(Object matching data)
※
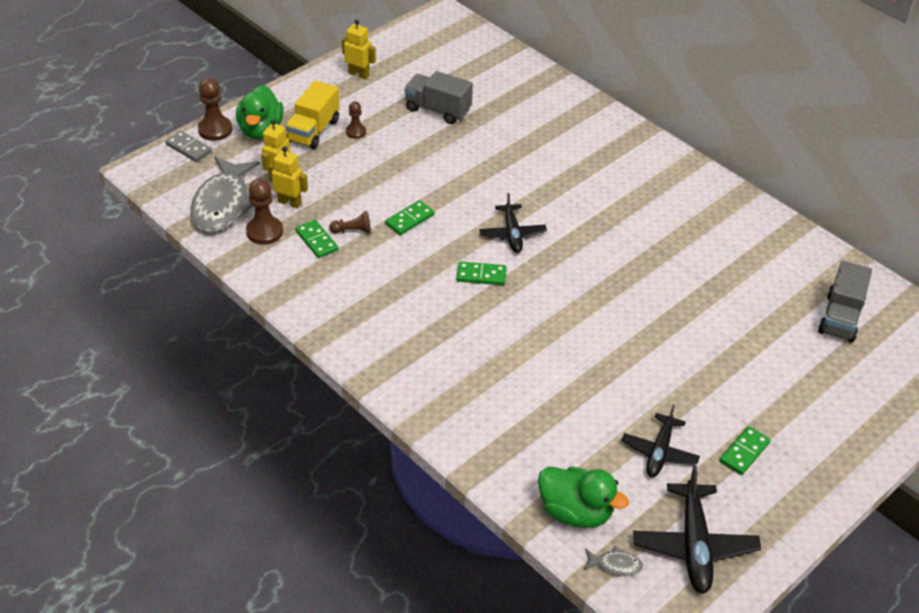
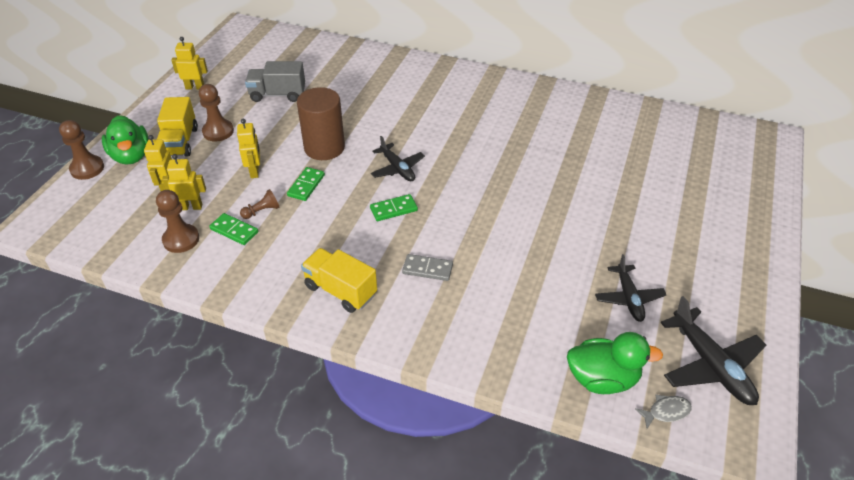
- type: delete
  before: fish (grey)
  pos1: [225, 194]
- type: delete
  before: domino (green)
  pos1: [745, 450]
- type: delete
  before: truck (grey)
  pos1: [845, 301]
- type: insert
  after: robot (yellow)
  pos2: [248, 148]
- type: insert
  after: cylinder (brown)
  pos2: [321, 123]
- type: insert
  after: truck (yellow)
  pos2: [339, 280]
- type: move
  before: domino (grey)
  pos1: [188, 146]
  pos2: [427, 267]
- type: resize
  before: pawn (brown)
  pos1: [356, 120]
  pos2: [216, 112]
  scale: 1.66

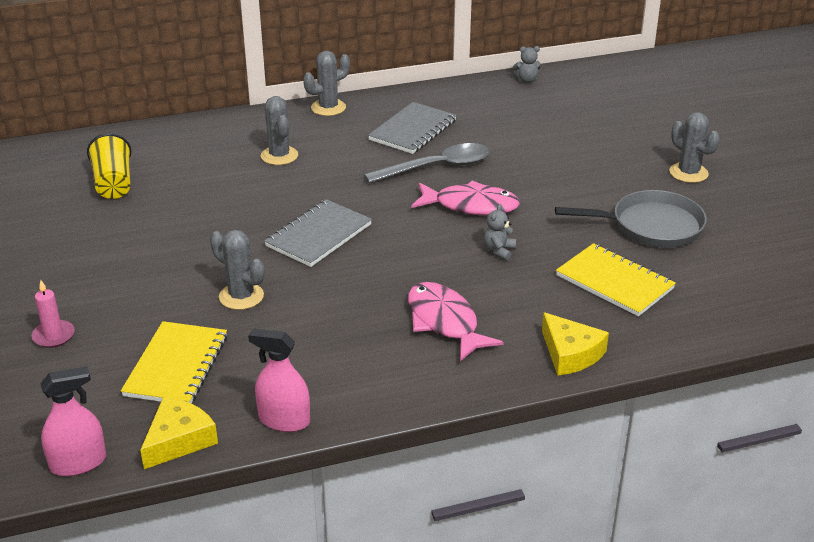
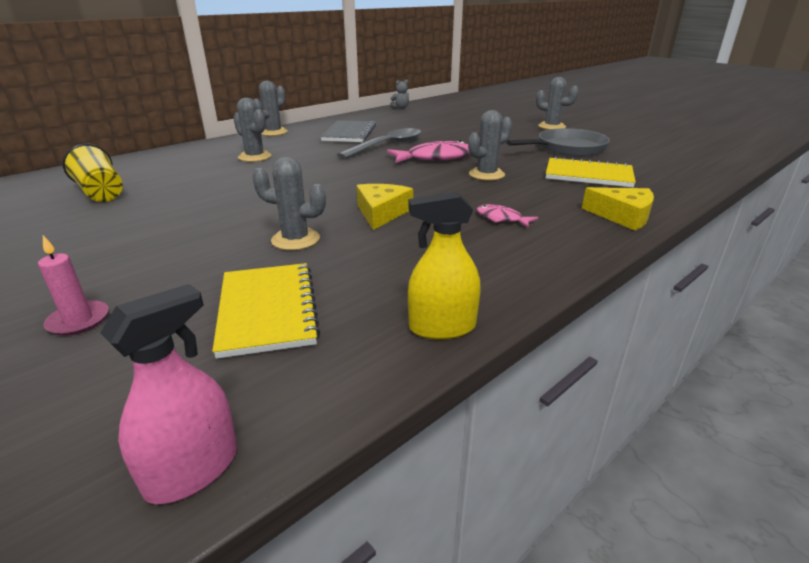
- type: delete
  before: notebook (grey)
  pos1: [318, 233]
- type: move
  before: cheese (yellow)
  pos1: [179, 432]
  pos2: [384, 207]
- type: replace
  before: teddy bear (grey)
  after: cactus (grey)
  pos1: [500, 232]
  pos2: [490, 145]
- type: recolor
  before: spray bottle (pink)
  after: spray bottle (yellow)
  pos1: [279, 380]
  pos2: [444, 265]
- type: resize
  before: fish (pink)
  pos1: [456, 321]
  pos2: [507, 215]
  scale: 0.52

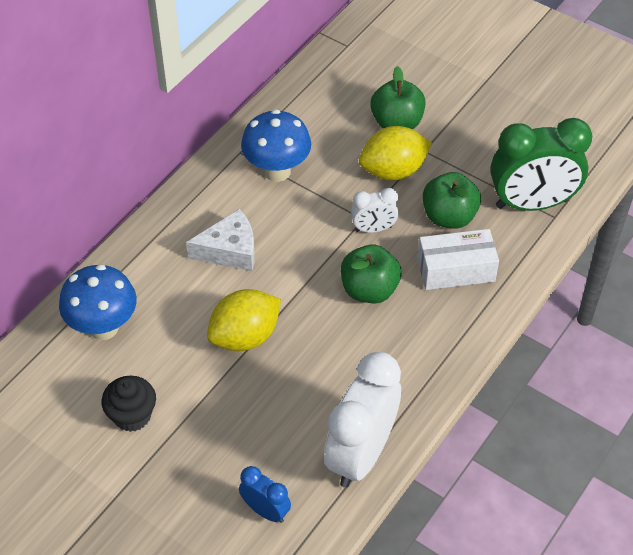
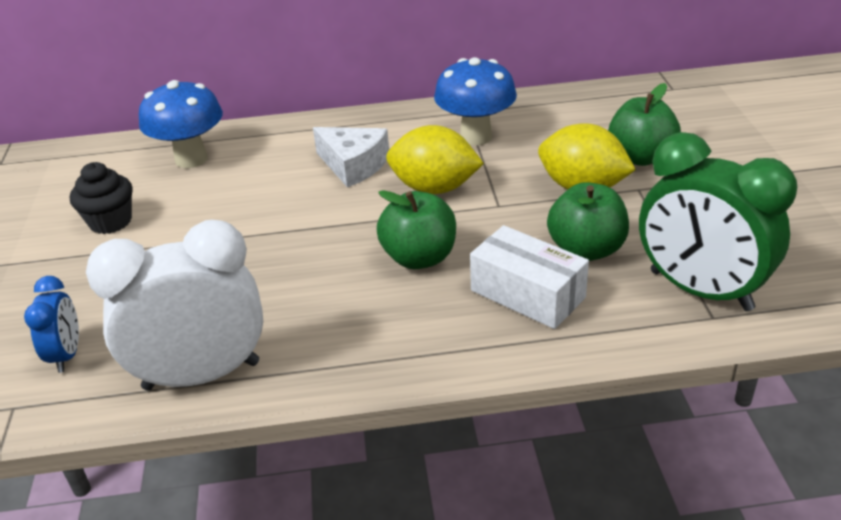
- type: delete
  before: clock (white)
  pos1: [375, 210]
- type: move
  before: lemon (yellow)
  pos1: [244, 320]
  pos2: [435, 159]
※
▶ _Task description_: Give the lines again exactly, starting where the entries begin and stopping once the line with "pos1: [356, 120]" is included; pictures are not copied.

▶ _Output below_:
- type: delete
  before: fish (grey)
  pos1: [225, 194]
- type: delete
  before: domino (green)
  pos1: [745, 450]
- type: delete
  before: truck (grey)
  pos1: [845, 301]
- type: insert
  after: robot (yellow)
  pos2: [248, 148]
- type: insert
  after: cylinder (brown)
  pos2: [321, 123]
- type: insert
  after: truck (yellow)
  pos2: [339, 280]
- type: move
  before: domino (grey)
  pos1: [188, 146]
  pos2: [427, 267]
- type: resize
  before: pawn (brown)
  pos1: [356, 120]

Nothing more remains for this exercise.